Task item
Only lines containing "MATRIX" belong in the answer, each copied from the entries below.

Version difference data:
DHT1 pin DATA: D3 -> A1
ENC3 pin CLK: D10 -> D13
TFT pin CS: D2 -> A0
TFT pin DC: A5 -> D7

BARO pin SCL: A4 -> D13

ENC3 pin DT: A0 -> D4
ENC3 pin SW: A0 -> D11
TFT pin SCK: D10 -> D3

---

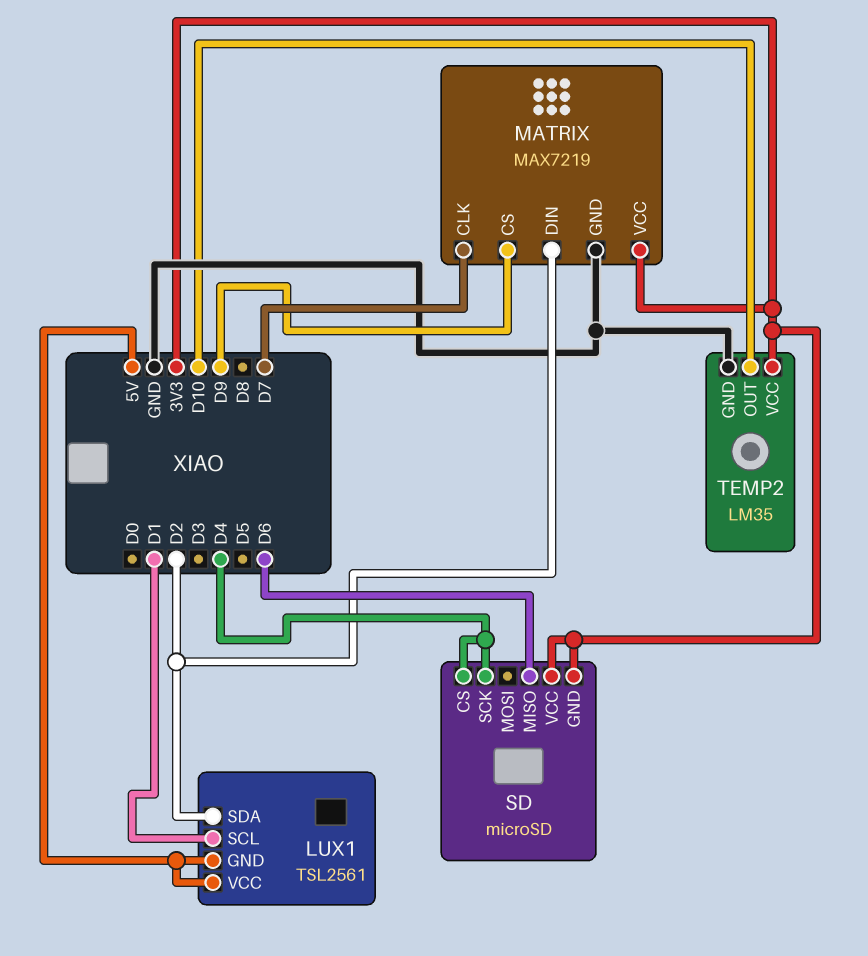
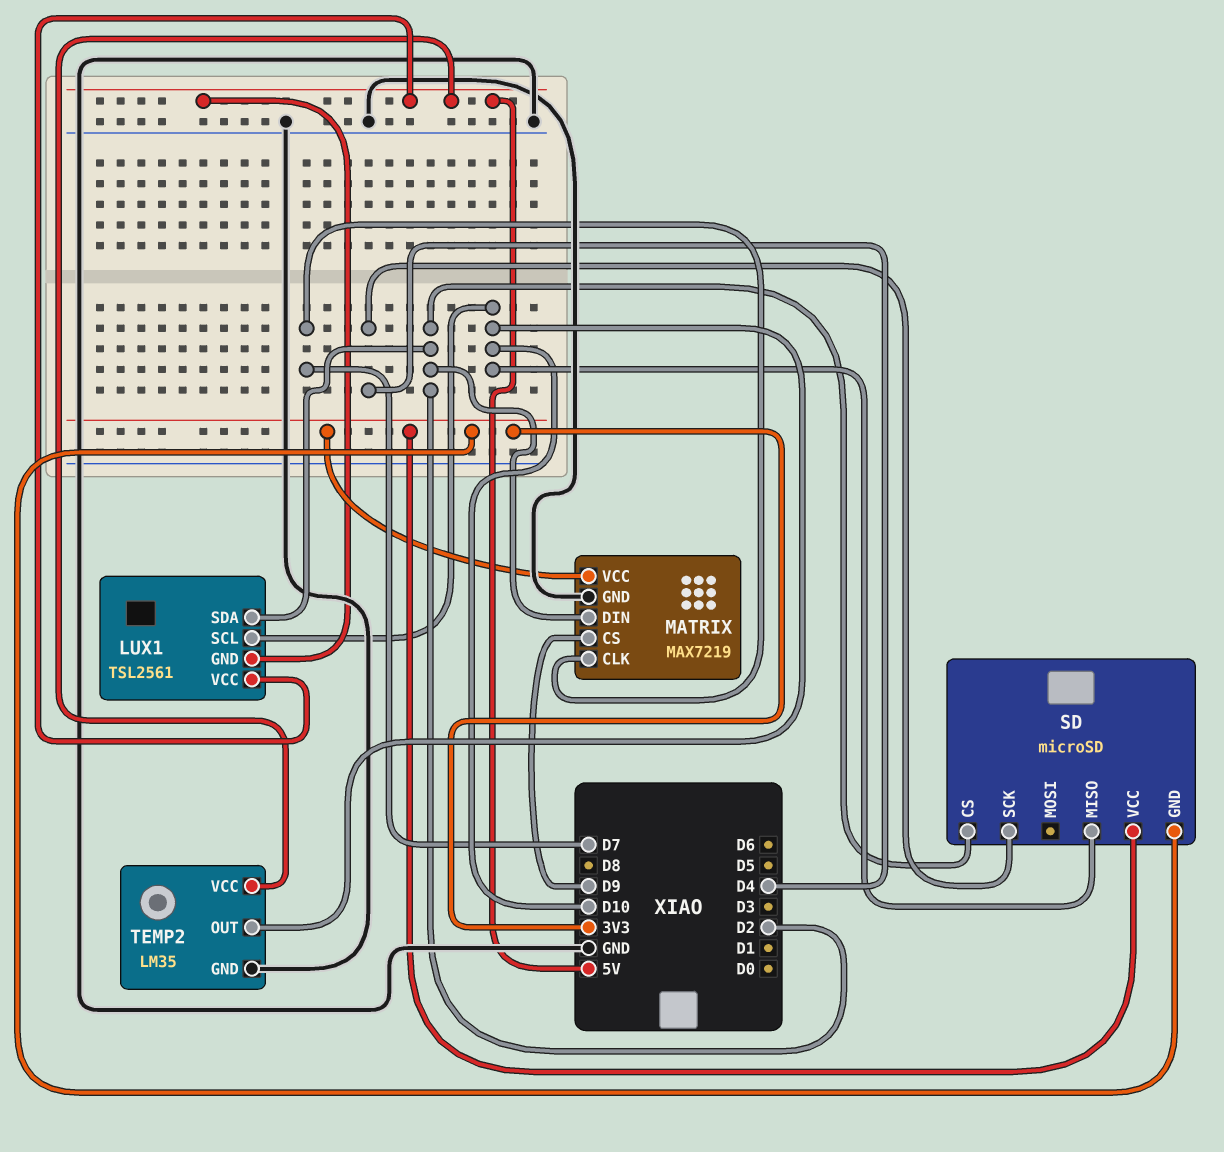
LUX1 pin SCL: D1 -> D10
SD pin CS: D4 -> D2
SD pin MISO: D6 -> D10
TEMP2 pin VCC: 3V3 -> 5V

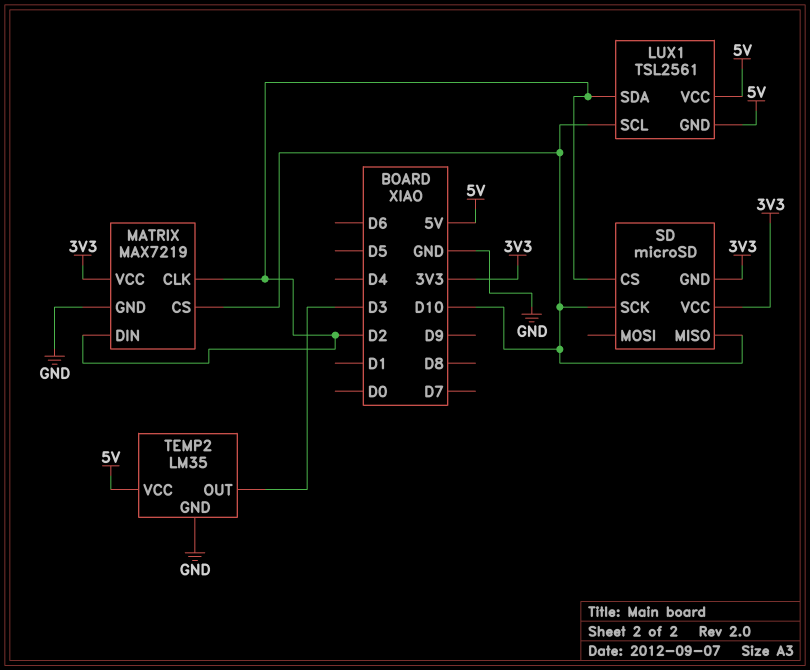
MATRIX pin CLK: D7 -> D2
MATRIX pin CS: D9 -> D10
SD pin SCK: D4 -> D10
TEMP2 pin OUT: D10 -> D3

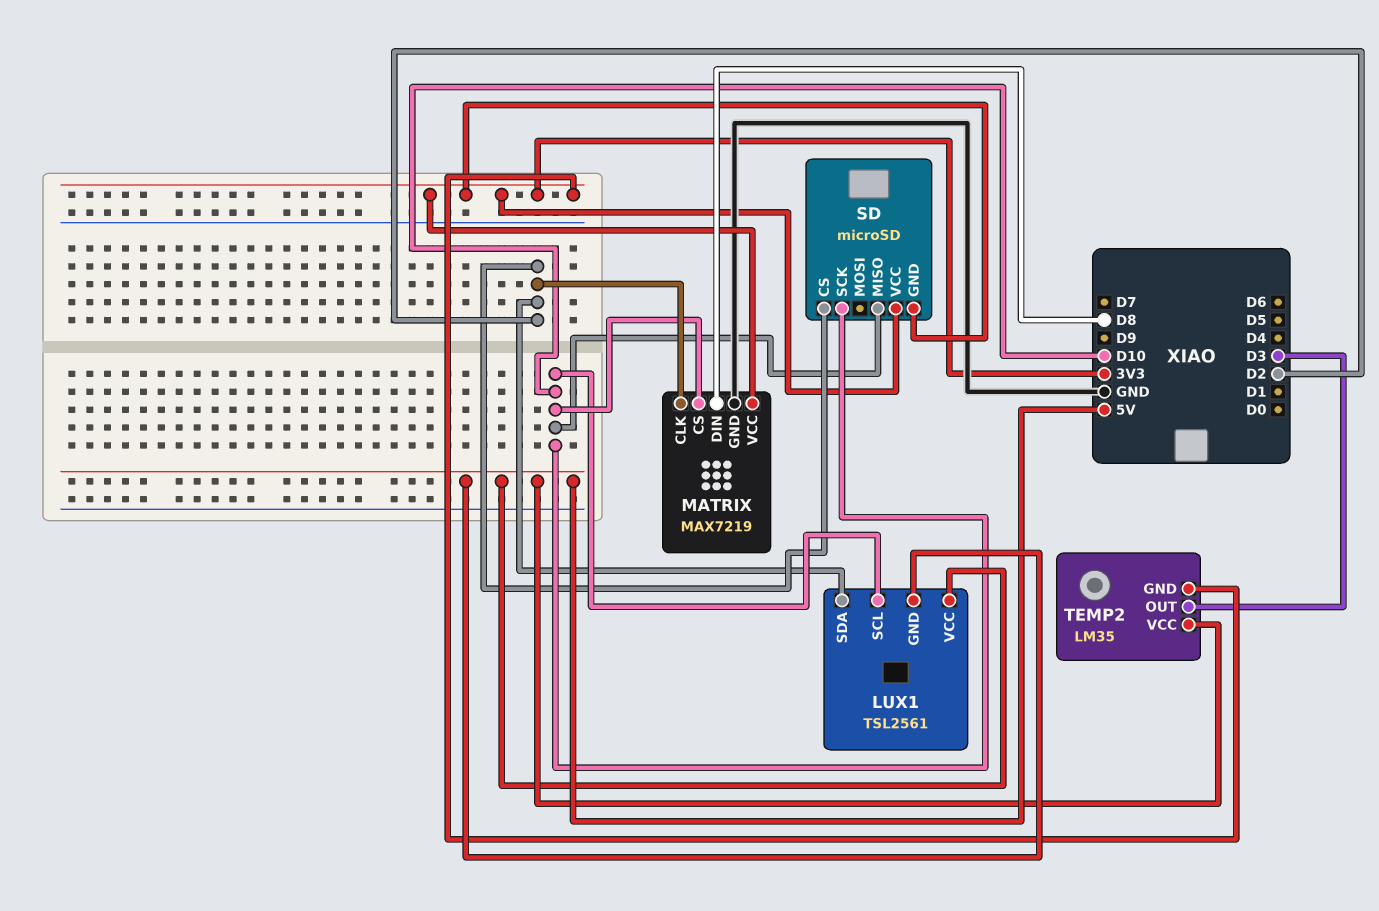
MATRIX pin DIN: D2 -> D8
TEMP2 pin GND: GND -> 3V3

Task result
MATRIX pin CLK: D7 -> D2
MATRIX pin CS: D9 -> D10
MATRIX pin DIN: D2 -> D8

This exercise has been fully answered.